(ENTRIES PROVIDED begins)

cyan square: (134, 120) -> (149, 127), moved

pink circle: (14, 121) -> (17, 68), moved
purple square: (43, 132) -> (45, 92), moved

(ENTRIES PROVIDED ends)
(ENTRIES PROVIDED begins)

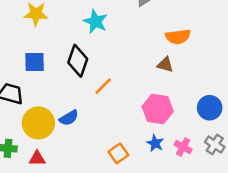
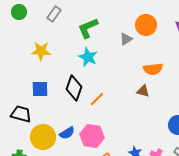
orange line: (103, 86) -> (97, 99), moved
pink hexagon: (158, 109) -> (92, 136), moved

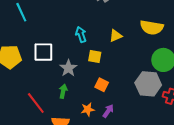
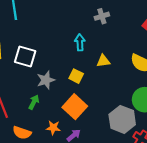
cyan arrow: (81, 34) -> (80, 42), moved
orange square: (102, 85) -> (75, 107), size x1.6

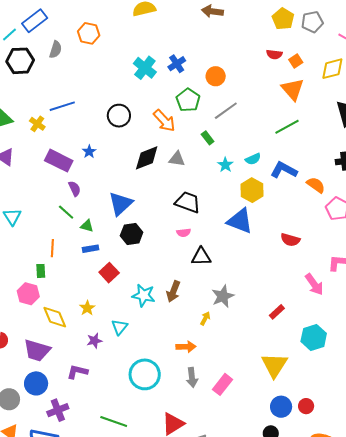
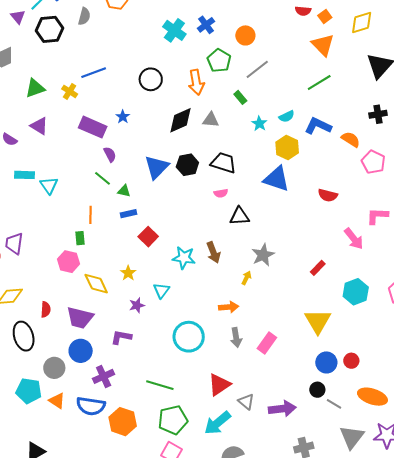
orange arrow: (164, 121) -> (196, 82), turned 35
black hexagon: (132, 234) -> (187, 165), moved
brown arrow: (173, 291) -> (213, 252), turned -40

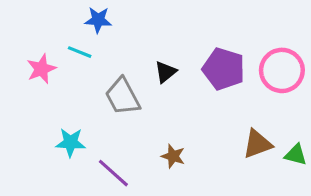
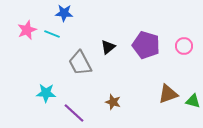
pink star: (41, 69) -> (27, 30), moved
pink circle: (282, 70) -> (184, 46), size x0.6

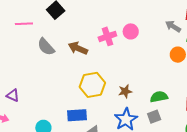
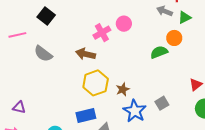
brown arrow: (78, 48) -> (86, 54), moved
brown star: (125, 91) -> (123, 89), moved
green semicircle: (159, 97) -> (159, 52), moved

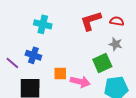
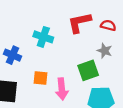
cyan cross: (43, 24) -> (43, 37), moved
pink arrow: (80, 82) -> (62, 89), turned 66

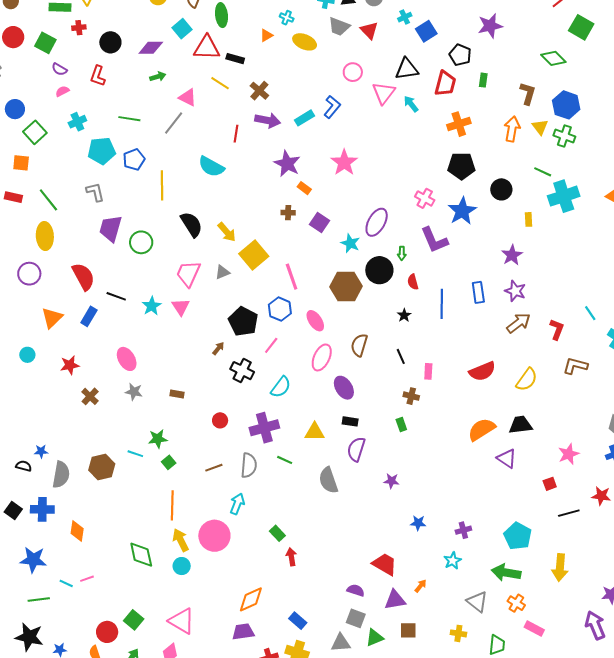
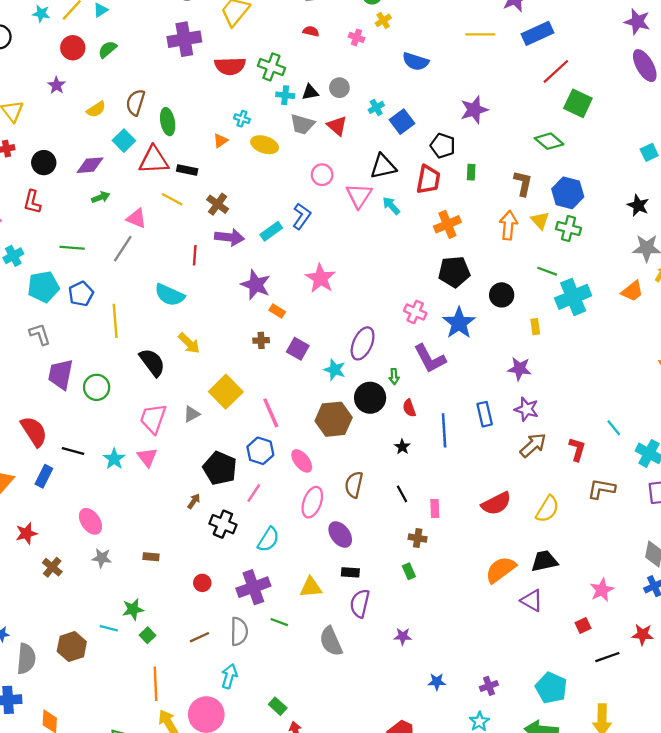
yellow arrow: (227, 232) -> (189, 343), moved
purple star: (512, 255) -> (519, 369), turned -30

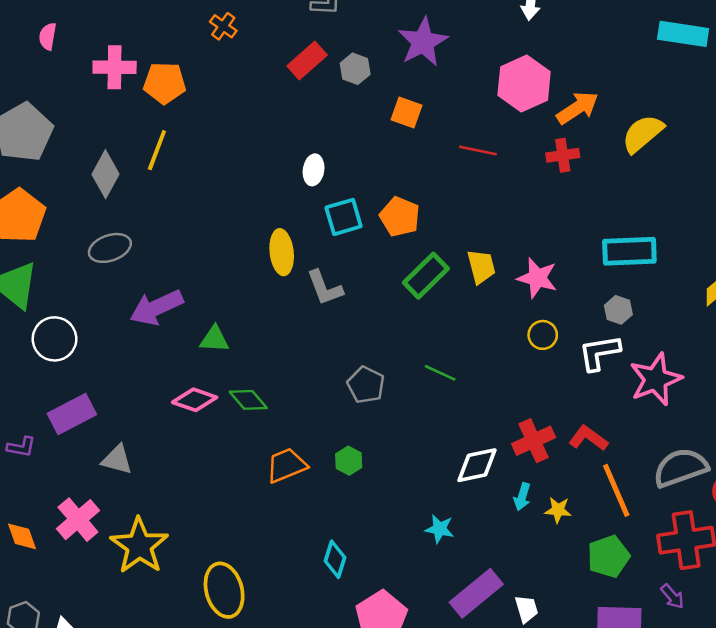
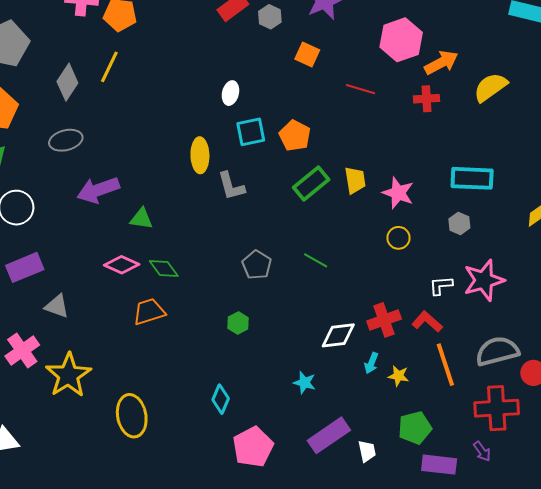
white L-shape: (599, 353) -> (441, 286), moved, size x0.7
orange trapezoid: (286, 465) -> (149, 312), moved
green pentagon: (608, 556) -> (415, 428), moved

(ENTRIES PROVIDED ends)

▸ WHAT NEEDS TO BE DONE
When you reach the line with "orange line: (103, 86) -> (97, 99), moved" in the records above, start writing out each line exactly, and stop after the line with "black hexagon: (132, 234)". Pictures stay out.

▸ YOUR SOLUTION
orange line: (103, 86) -> (97, 99), moved
pink hexagon: (158, 109) -> (92, 136), moved

cyan arrow: (81, 34) -> (80, 42), moved
orange square: (102, 85) -> (75, 107), size x1.6

orange arrow: (164, 121) -> (196, 82), turned 35
black hexagon: (132, 234) -> (187, 165), moved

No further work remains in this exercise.